The task:
If a line of the data below holds the word "LEDK", list it.

Data under study:
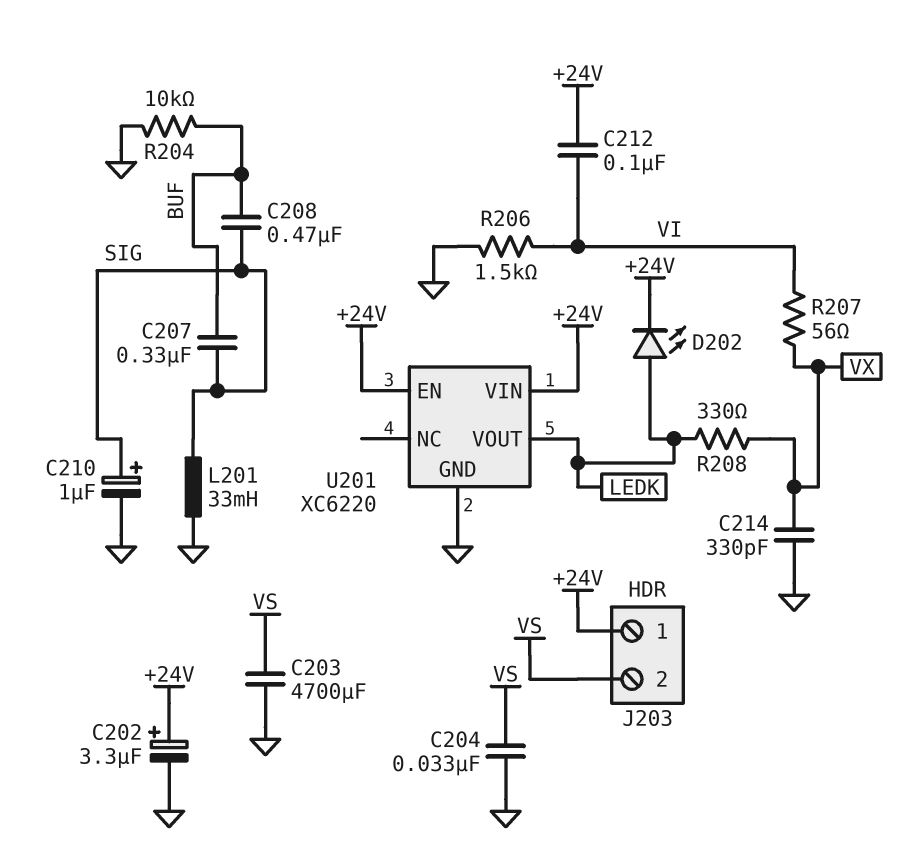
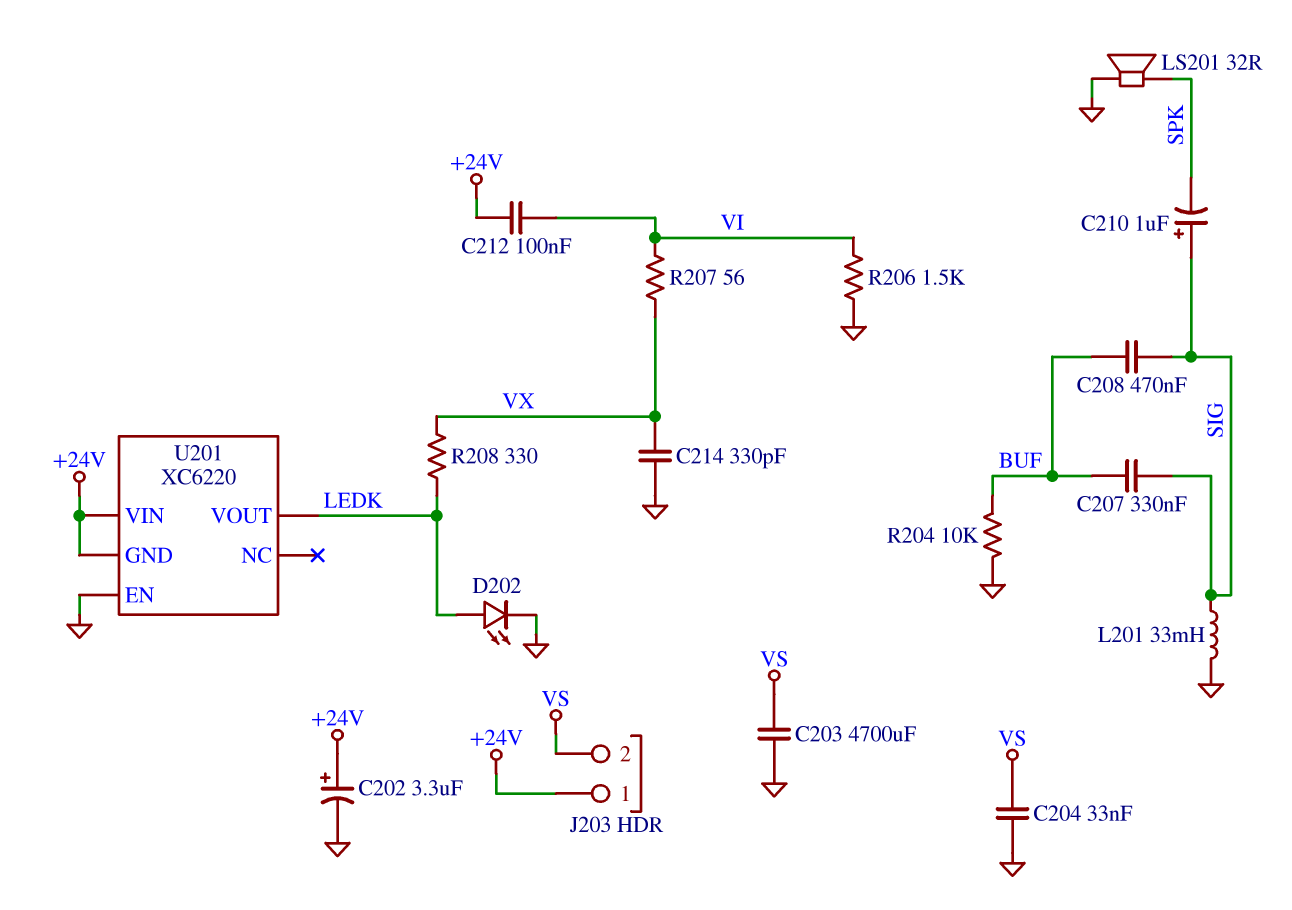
C210: 1uF (plus SIG, minus GND) -> 1uF (plus SIG, minus SPK)
D202: LED (A LEDK, K +24V) -> LED (A LEDK, K GND)
LS201: none -> speaker 32R (GND, SPK)
U201 pin EN: +24V -> GND
U201 pin GND: GND -> +24V

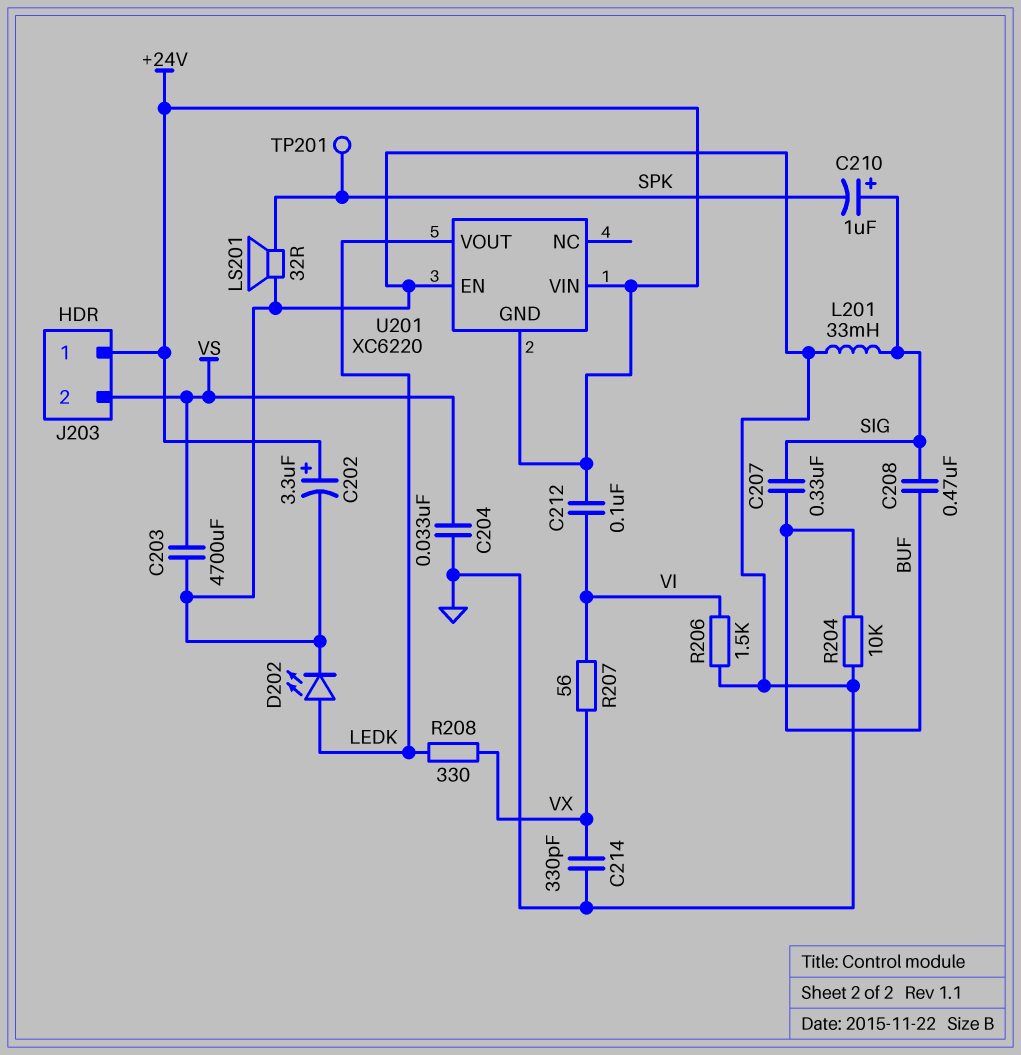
TP201: none -> test point (SPK)

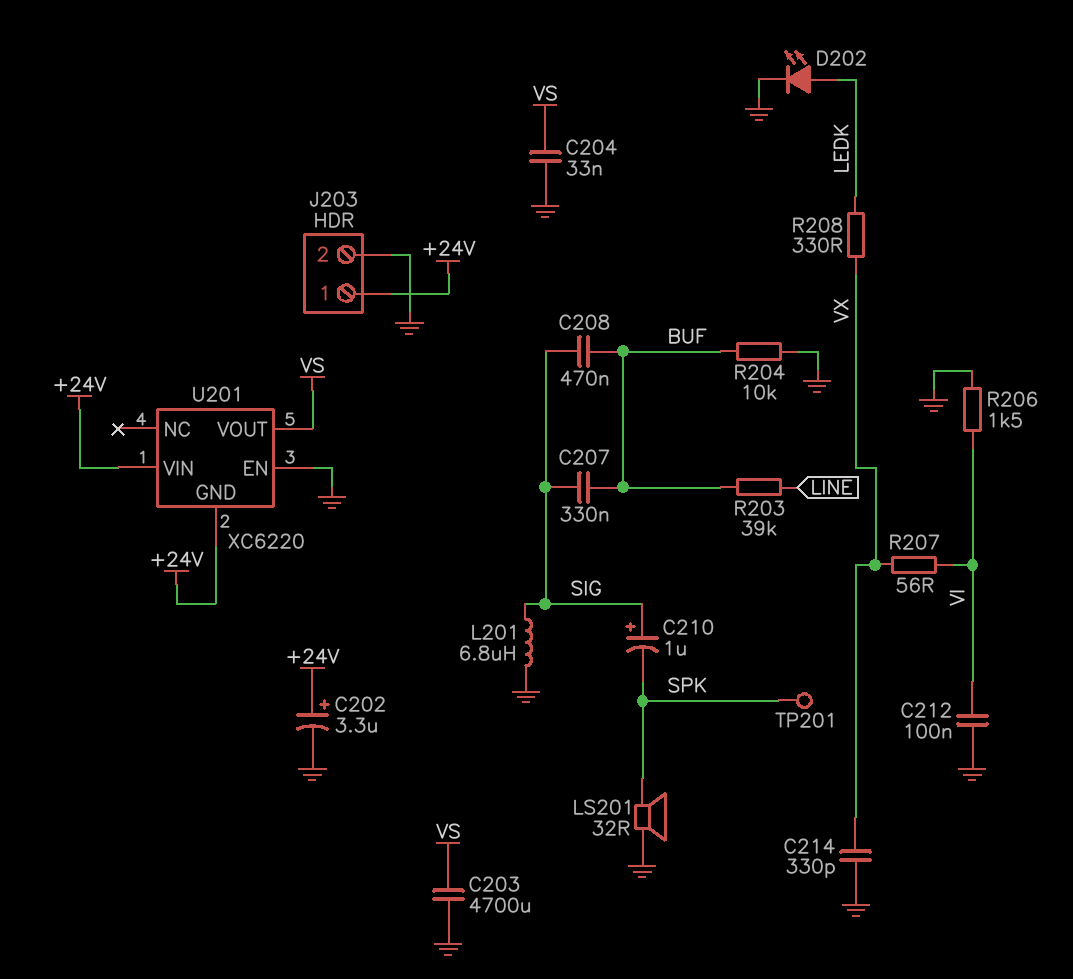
C212: 100nF (+24V, VI) -> 100nF (GND, VI)
J203 pin 2: VS -> GND
L201: 33mH (GND, SIG) -> 6.8uH (GND, SIG)
R203: none -> 39k (BUF, LINE)
U201 pin VOUT: LEDK -> VS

Solution for this problem:
D202: LED (A LEDK, K +24V) -> LED (A LEDK, K GND)
U201 pin VOUT: LEDK -> VS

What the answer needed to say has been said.